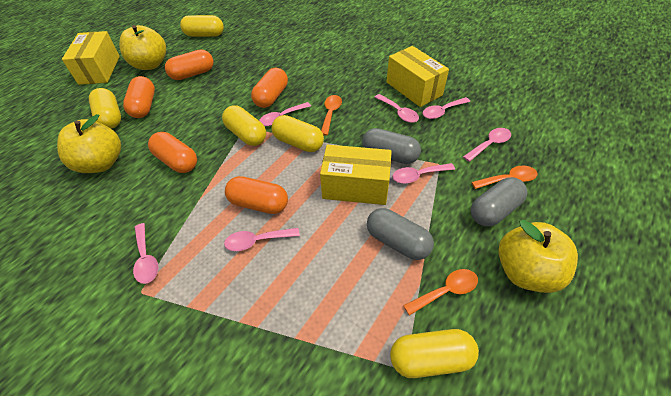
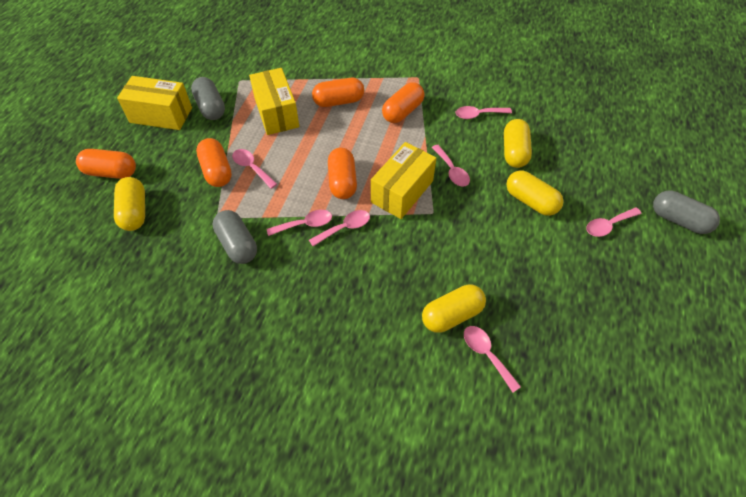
orange spoon: 3 -> 0
yellow apple: 3 -> 0
yellow capsule: 5 -> 4

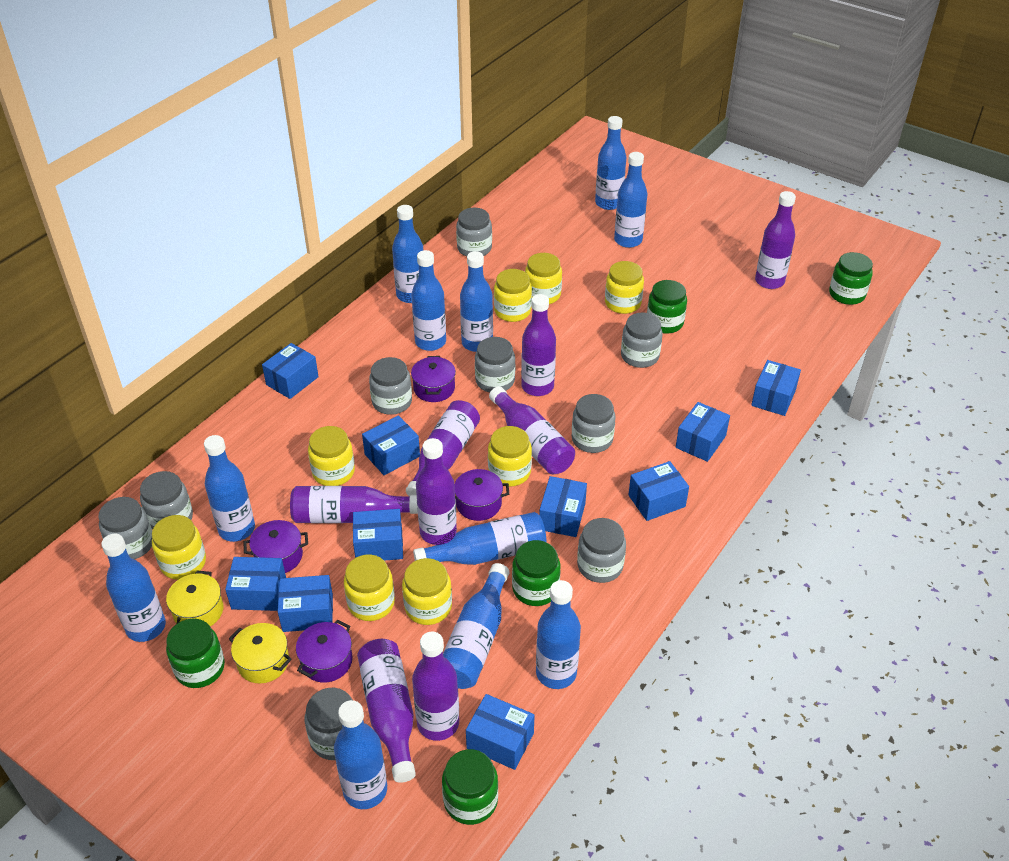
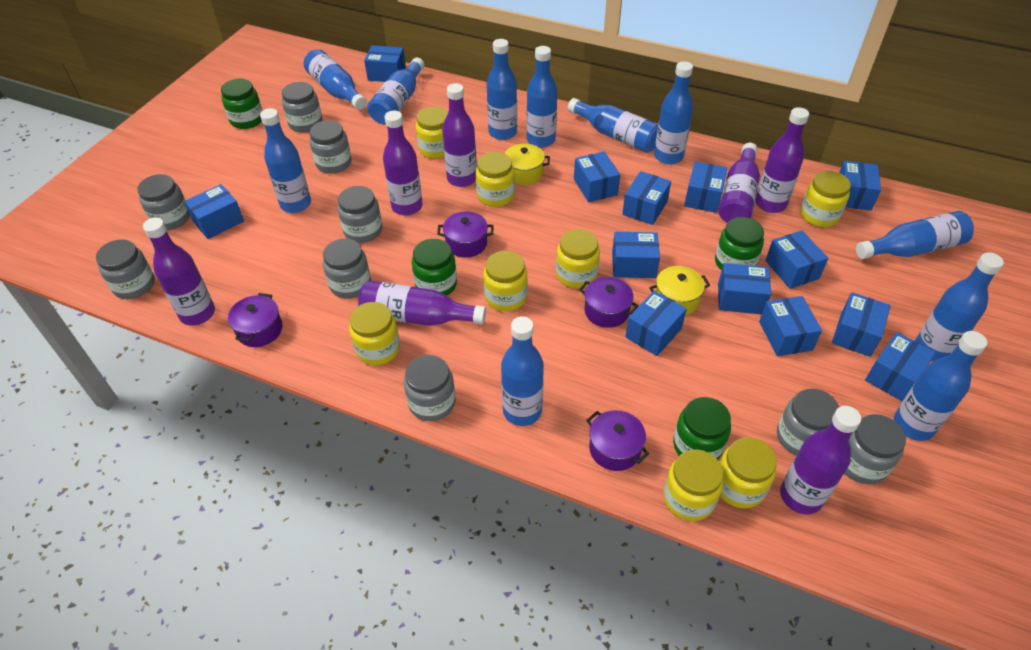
blue box: 10 -> 13
green jar: 5 -> 4
purple bottle: 8 -> 7

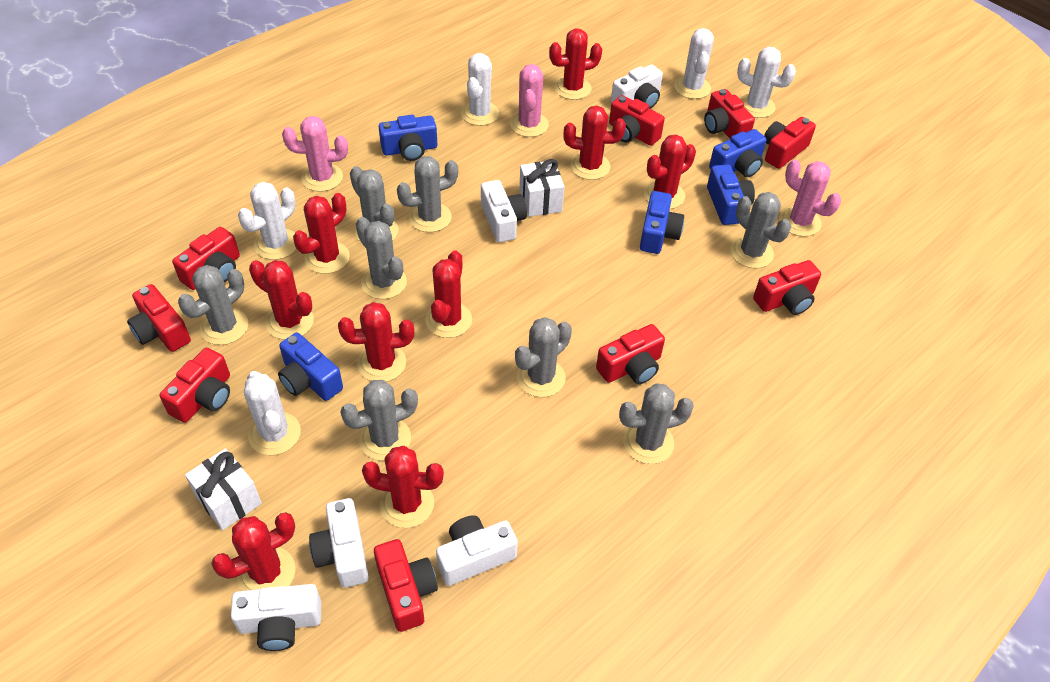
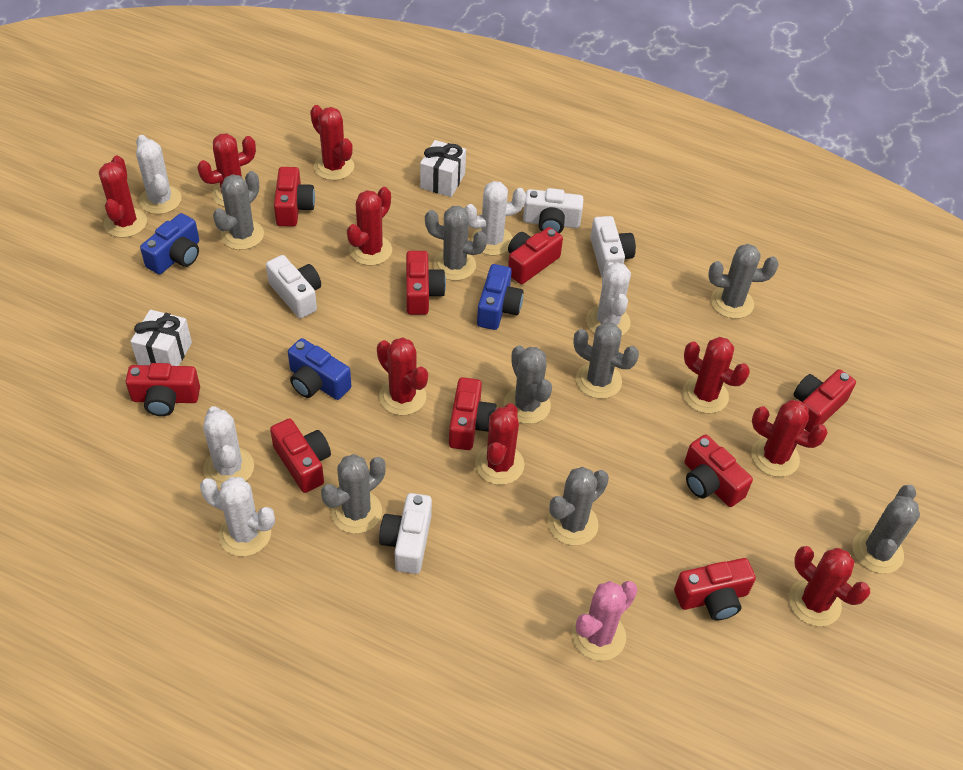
blue camera: 5 -> 3
pink cactus: 3 -> 1
white camera: 5 -> 4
┄┄┄┄┄┄
• Aim of the task: Nothing but an exact copy is needed, covering the lines from the line with "yellow apple: 3 -> 0" through the last line of the entries, pictures excluded.

• Written response:
yellow apple: 3 -> 0
yellow capsule: 5 -> 4

blue box: 10 -> 13
green jar: 5 -> 4
purple bottle: 8 -> 7

blue camera: 5 -> 3
pink cactus: 3 -> 1
white camera: 5 -> 4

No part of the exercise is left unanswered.